Items listed in a dataset:
** start **

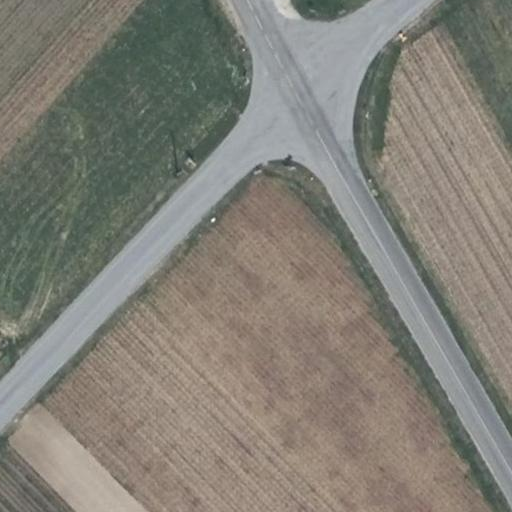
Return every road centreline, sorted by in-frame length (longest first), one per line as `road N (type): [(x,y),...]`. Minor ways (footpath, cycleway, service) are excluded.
road 1 (tertiary): [(0,420),(305,95)]
road 2 (secondary): [(511,459),(305,95)]
road 3 (tertiary): [(305,95),(414,0)]
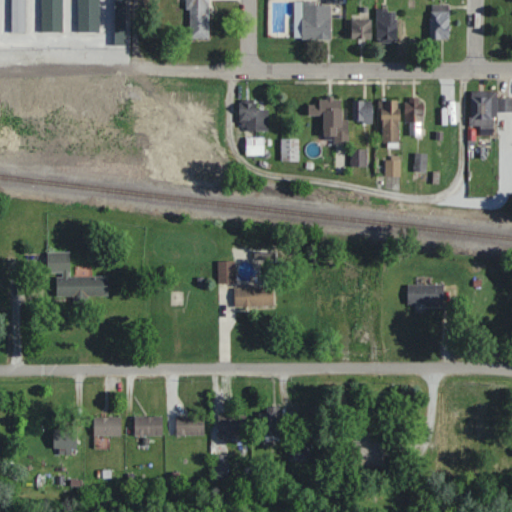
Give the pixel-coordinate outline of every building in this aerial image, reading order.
[(12,0),(12,31),(26,31),(26,0),(12,0)] [(188,0),(188,38),(209,38),(209,0),(188,0)] [(302,38),(331,38),(330,2),(344,2),(344,0),(326,0),(327,1),(302,2),(302,38)] [(430,38),(449,38),(449,4),(430,4),(430,38)] [(398,41),(398,8),(377,8),(377,41),(398,41)] [(372,19),(352,19),(352,39),(372,39),(372,19)] [(492,96),(470,96),(470,126),(492,126),(492,96)] [(511,97),(497,98),(497,112),(511,112),(511,97)] [(308,116),(324,116),(324,143),(349,143),(349,120),(342,120),(342,99),(308,99),(308,116)] [(382,142),(399,143),(399,100),(382,99),(382,142)] [(373,100),(354,100),(354,123),(373,123),(373,100)] [(407,137),(424,137),(424,103),(407,103),(407,137)] [(268,108),(242,108),(242,130),(268,130),(268,108)] [(263,138),(247,138),(247,154),(263,154),(263,138)] [(299,138),(281,138),(281,160),(299,160),(299,138)] [(366,149),(352,149),(352,166),(366,166),(366,149)] [(415,170),(426,170),(426,153),(415,153),(415,170)] [(400,160),(386,159),(385,175),(400,175),(400,160)] [(109,276),(71,276),(70,252),(47,252),(48,274),(57,274),(57,297),(75,297),(75,306),(87,306),(87,296),(109,296),(109,276)] [(218,260),(218,282),(234,282),(234,260),(218,260)] [(408,304),(444,304),(444,285),(408,285),(408,304)] [(234,307),(275,307),(275,287),(234,287),(234,307)] [(259,408),(259,440),(280,440),(280,408),(259,408)] [(204,415),(176,415),(176,435),(204,435),(204,415)] [(218,434),(248,434),(248,415),(218,415),(218,434)] [(162,436),(162,416),(135,416),(135,436),(162,436)] [(478,416),(453,416),(453,438),(478,438),(478,416)] [(121,417),(94,417),(94,437),(121,437),(121,417)] [(54,428),(54,450),(77,450),(77,428),(54,428)] [(385,433),(352,432),(351,465),(384,466),(385,433)] [(440,442),(441,483),(506,482),(506,466),(462,466),(462,442),(440,442)] [(290,460),(308,460),(308,446),(290,446),(290,460)]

** end **

• _Exercise description_
Repeat the stretch of lines from the start through the line containing "road 2 (secondary): [(511,459),(305,95)]", both included, with the pictures left out.

• _Exercise result_
Return every road centreline, sorted by in-frame length (longest first), one per line as `road N (type): [(x,y),...]`. Minor ways (footpath, cycleway, service) are excluded.
road 1 (tertiary): [(0,420),(305,95)]
road 2 (secondary): [(511,459),(305,95)]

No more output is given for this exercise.